- **WHAT THIS TASK INVOLVES**:
All of the entries need to be printed again exactly; pictures are the only thing to omit.
*** Opening DATA TO PROCESS ***
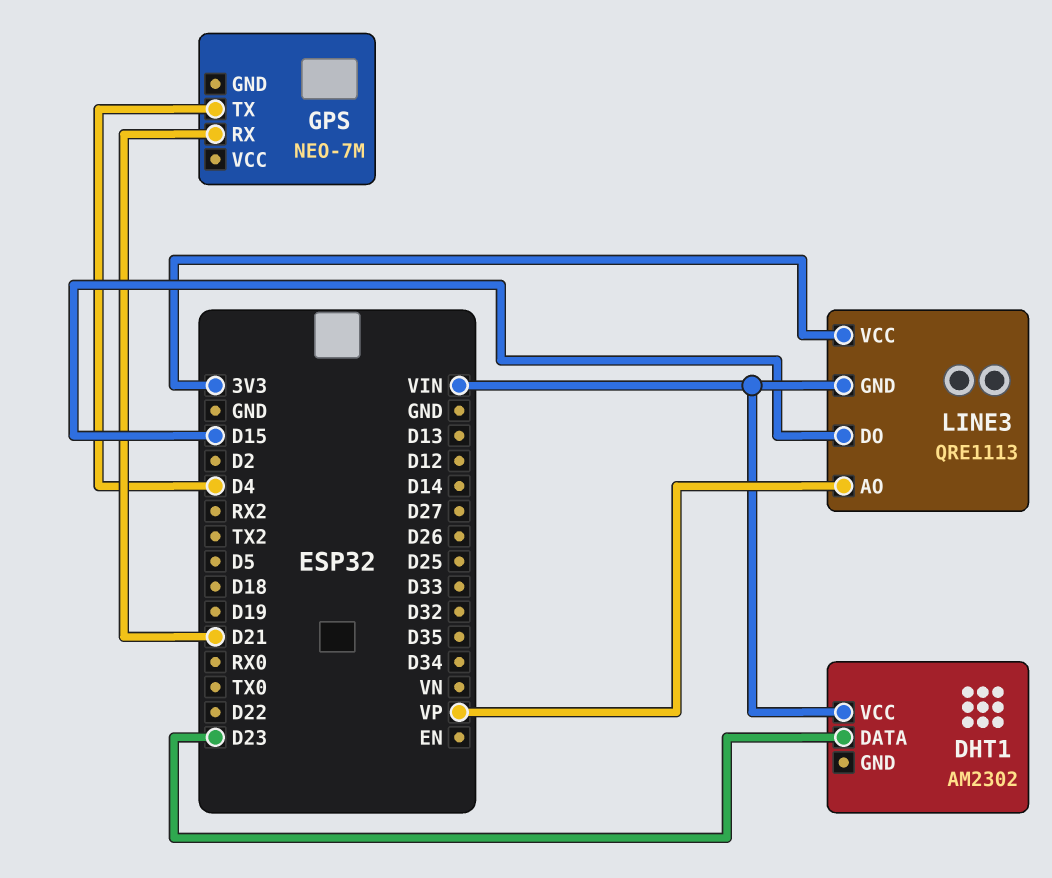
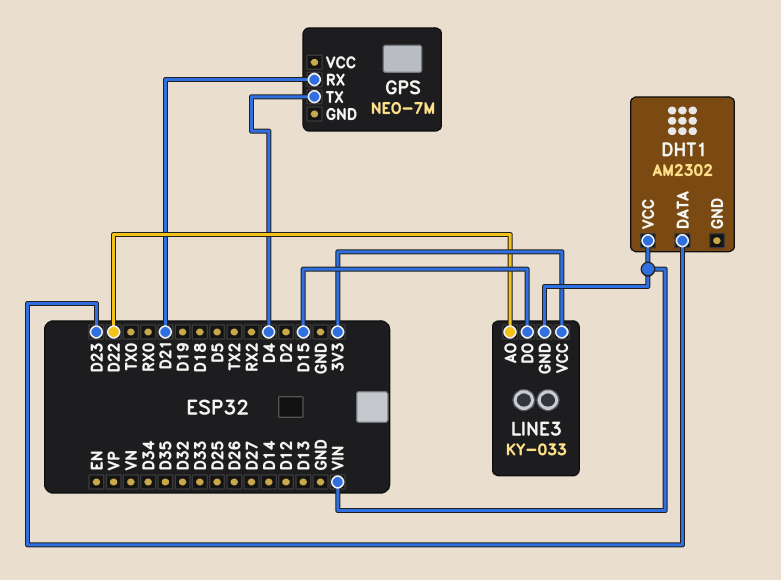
LINE3: QRE1113 -> KY-033
LINE3 pin AO: VP -> D22

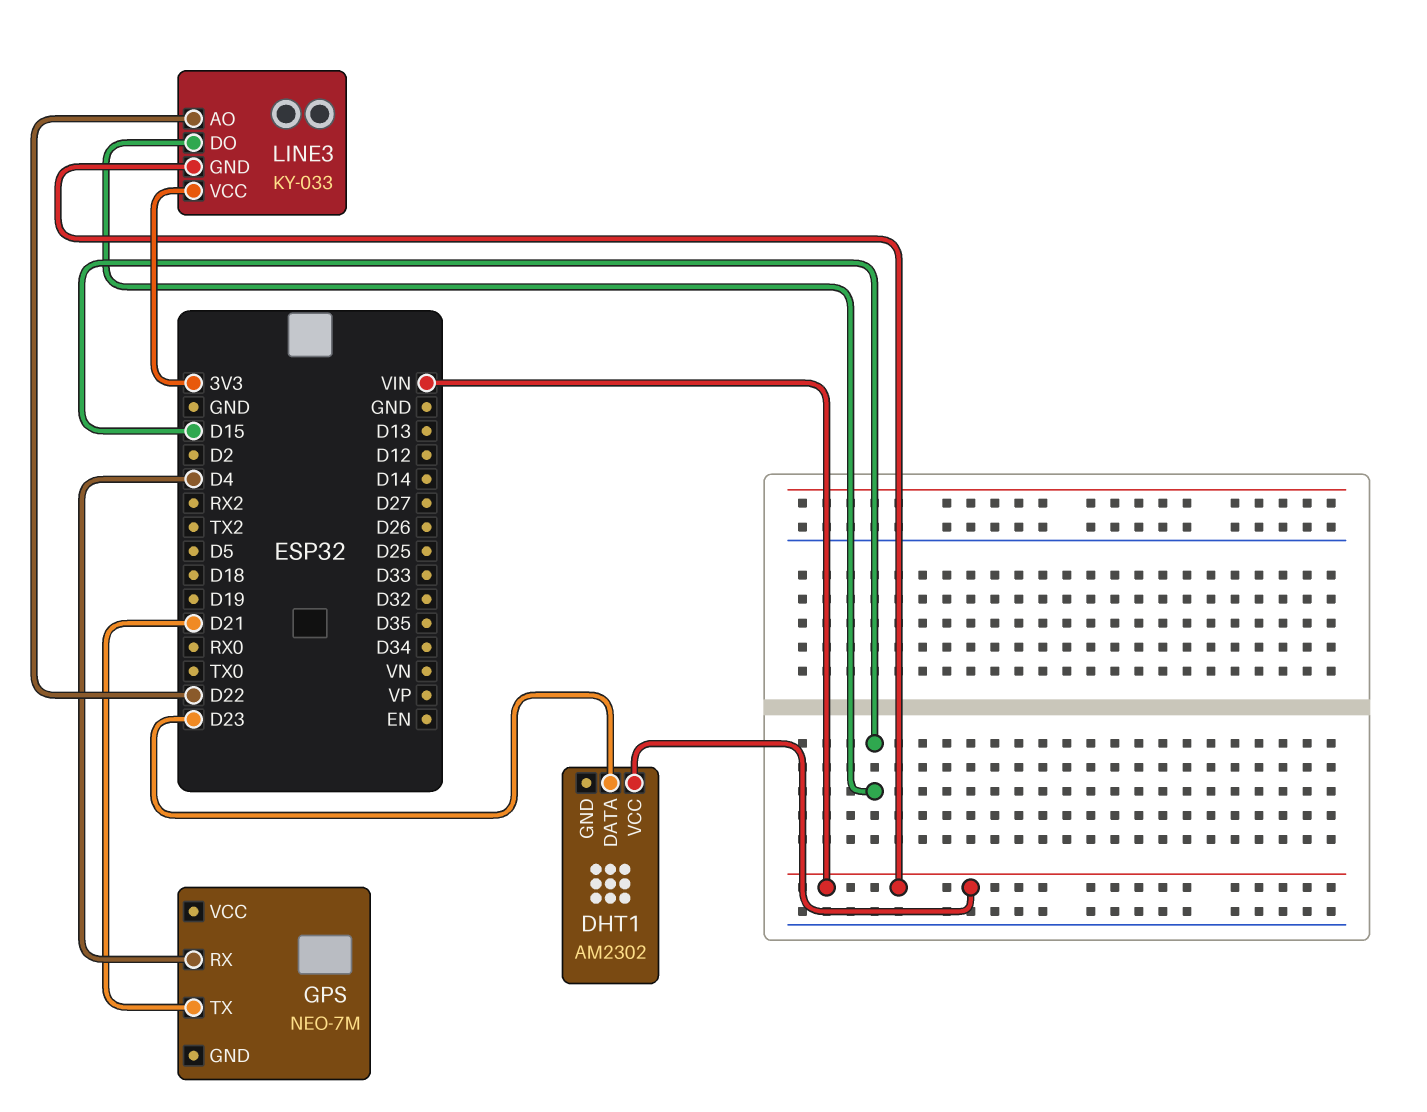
GPS pin RX: D21 -> D4
GPS pin TX: D4 -> D21

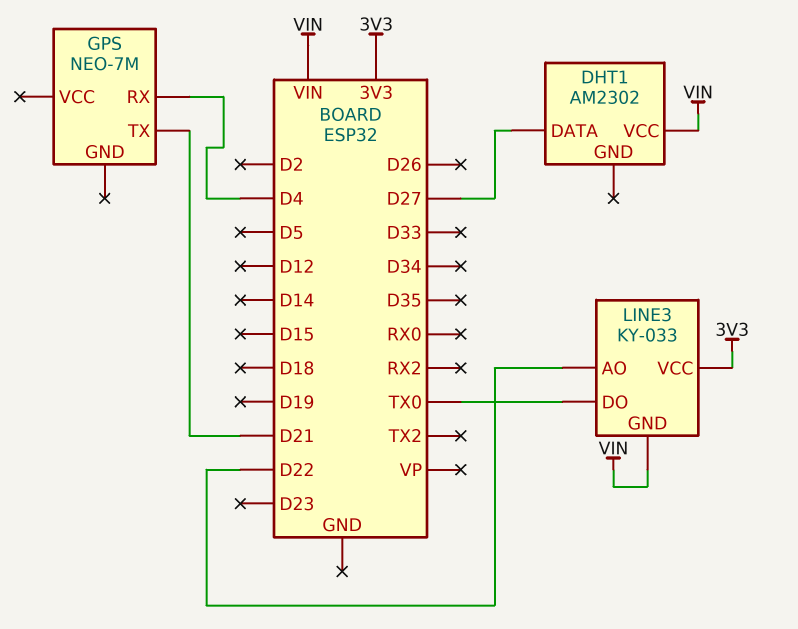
DHT1 pin DATA: D23 -> D27
LINE3 pin DO: D15 -> TX0

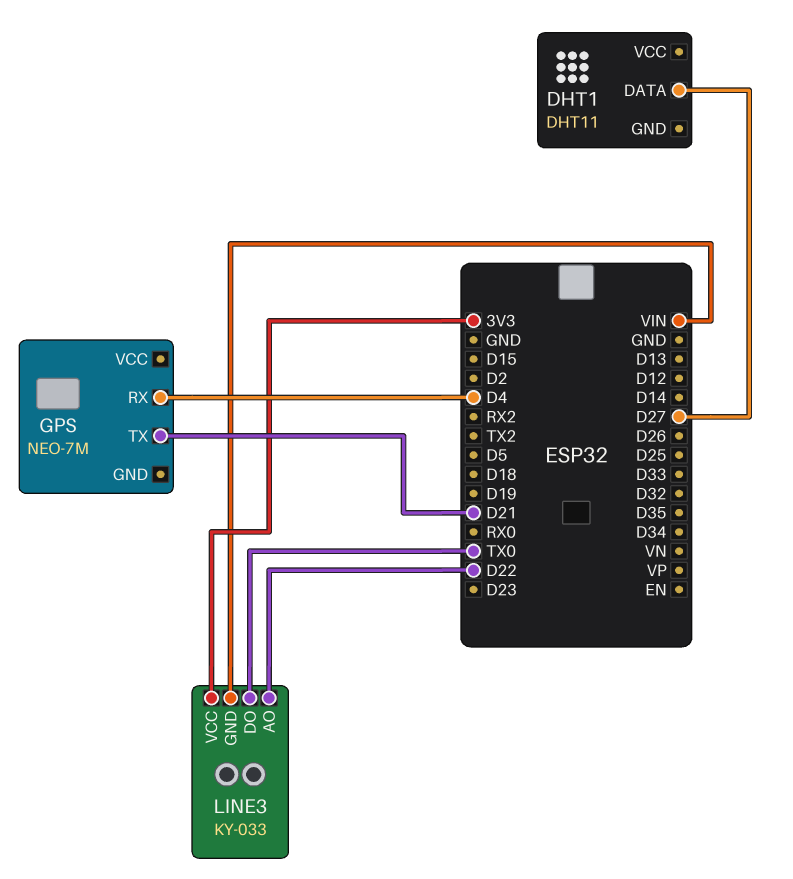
DHT1: AM2302 -> DHT11
DHT1 pin VCC: VIN -> none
*** Closing DATA TO PROCESS ***
- **RESPONSE TO THIS TASK**:
LINE3: QRE1113 -> KY-033
LINE3 pin AO: VP -> D22

GPS pin RX: D21 -> D4
GPS pin TX: D4 -> D21

DHT1 pin DATA: D23 -> D27
LINE3 pin DO: D15 -> TX0

DHT1: AM2302 -> DHT11
DHT1 pin VCC: VIN -> none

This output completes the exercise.